What to do: Where an image appears, leave it out; otherwise repeat the data exactly.

● ● ● ●

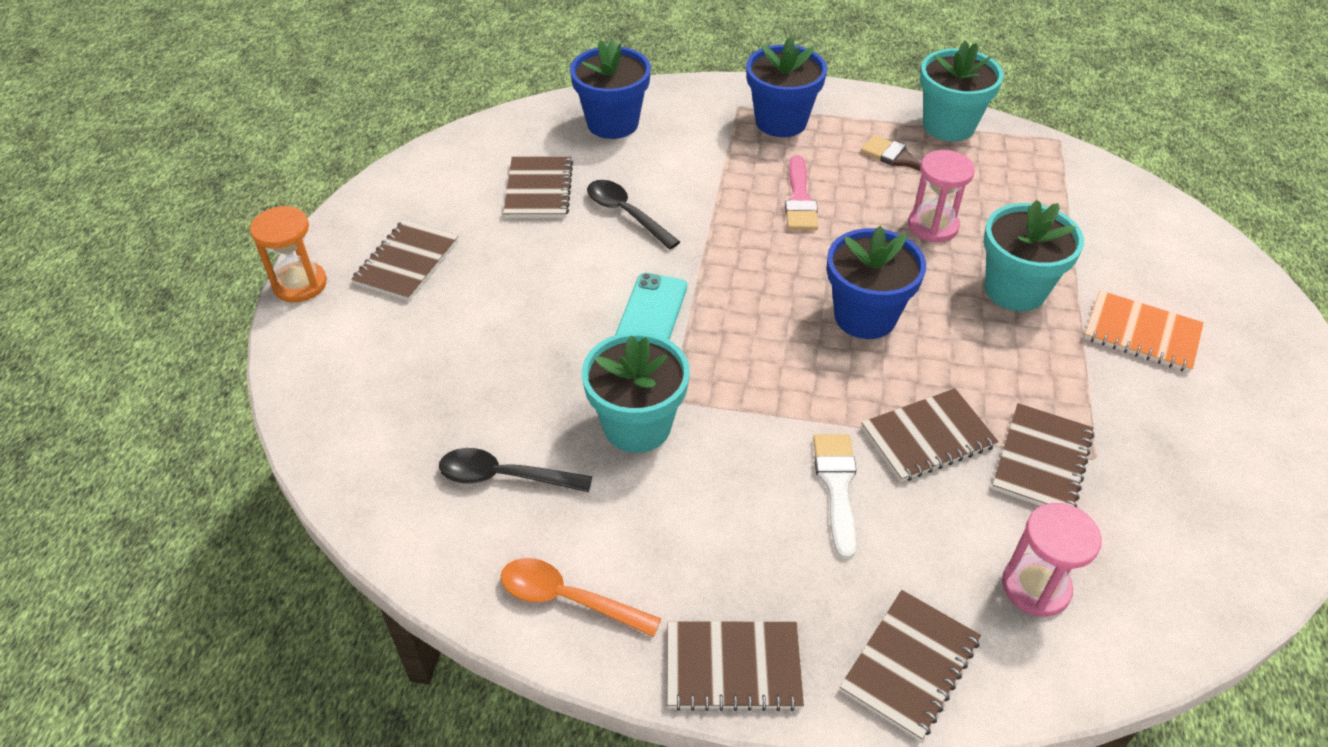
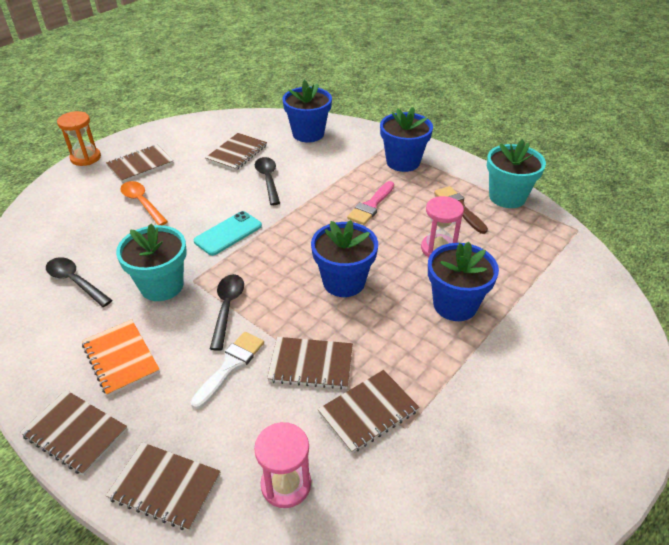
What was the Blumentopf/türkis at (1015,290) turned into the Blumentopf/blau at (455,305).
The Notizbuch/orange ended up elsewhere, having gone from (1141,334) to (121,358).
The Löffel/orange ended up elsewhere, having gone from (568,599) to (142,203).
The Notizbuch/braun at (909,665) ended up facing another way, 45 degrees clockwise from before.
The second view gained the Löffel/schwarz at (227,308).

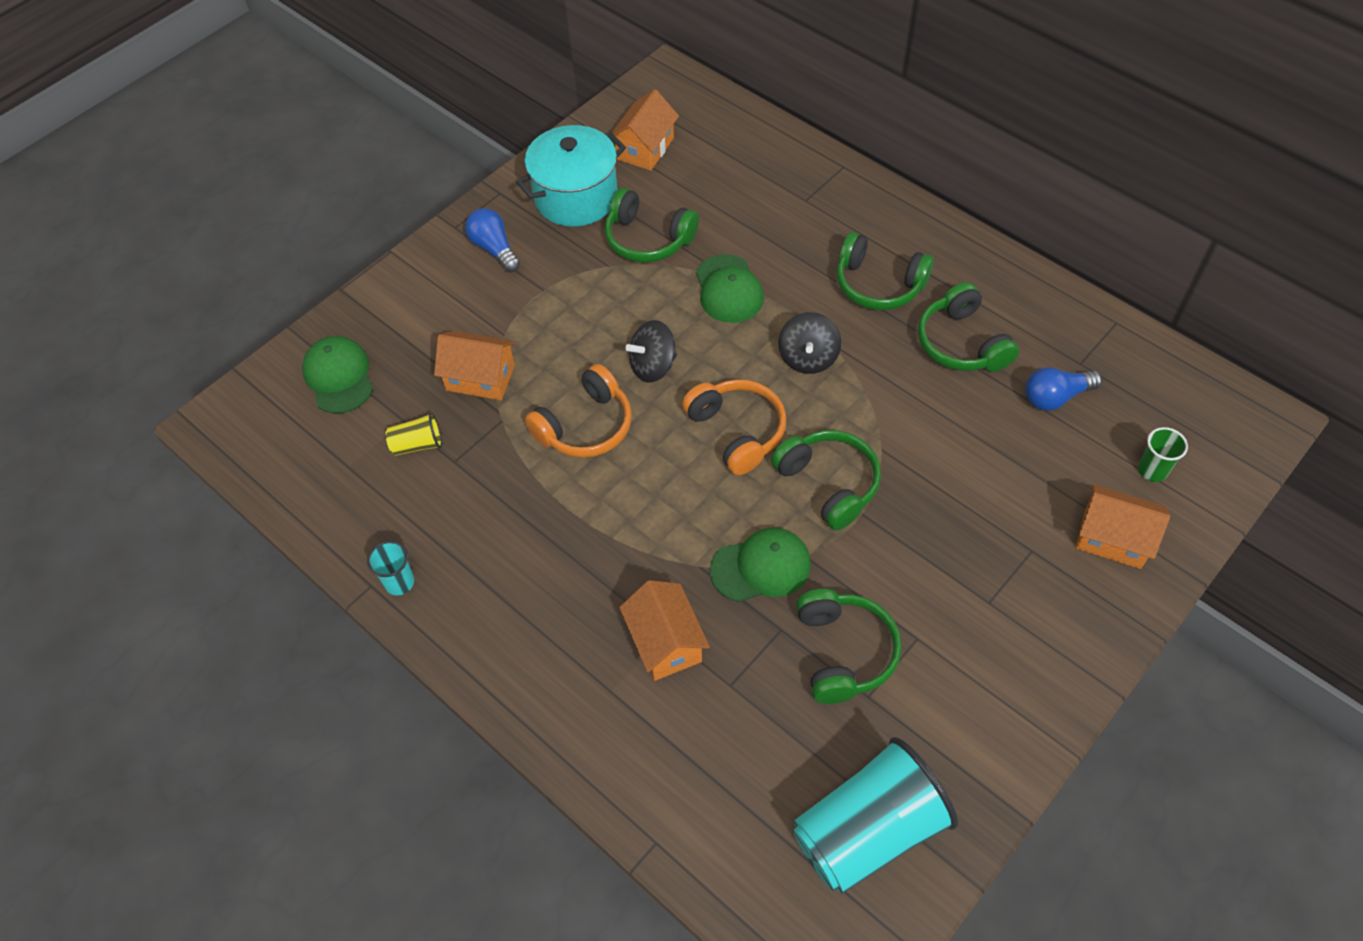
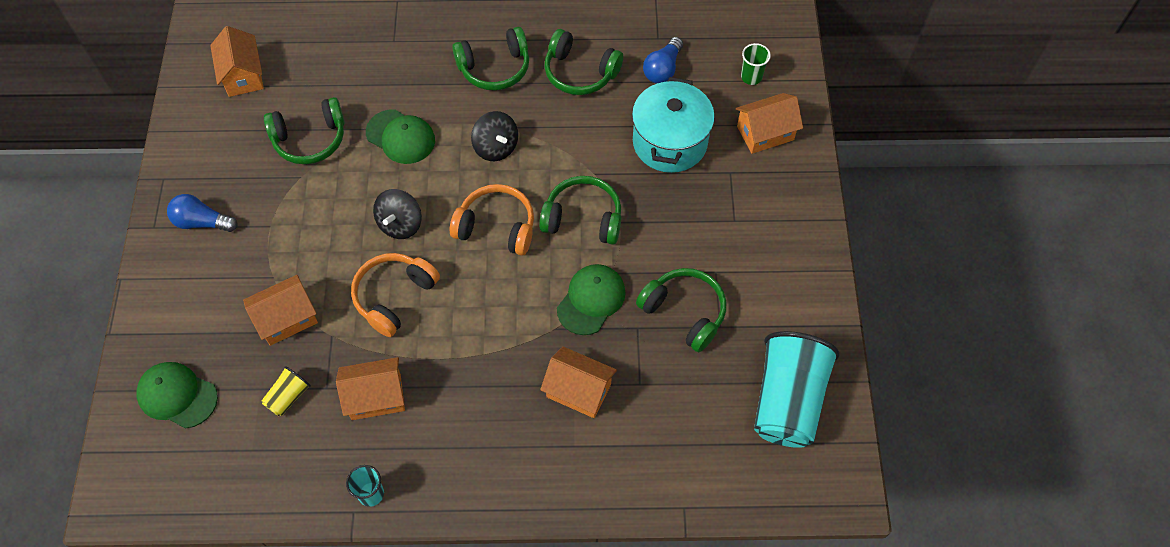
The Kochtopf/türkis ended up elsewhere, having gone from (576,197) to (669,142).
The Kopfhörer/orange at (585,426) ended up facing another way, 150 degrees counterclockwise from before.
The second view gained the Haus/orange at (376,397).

● ● ● ●

Reply:
What was the Blumentopf/türkis at (1015,290) turned into the Blumentopf/blau at (455,305).
The Notizbuch/orange ended up elsewhere, having gone from (1141,334) to (121,358).
The Löffel/orange ended up elsewhere, having gone from (568,599) to (142,203).
The Notizbuch/braun at (909,665) ended up facing another way, 45 degrees clockwise from before.
The second view gained the Löffel/schwarz at (227,308).

The Kochtopf/türkis ended up elsewhere, having gone from (576,197) to (669,142).
The Kopfhörer/orange at (585,426) ended up facing another way, 150 degrees counterclockwise from before.
The second view gained the Haus/orange at (376,397).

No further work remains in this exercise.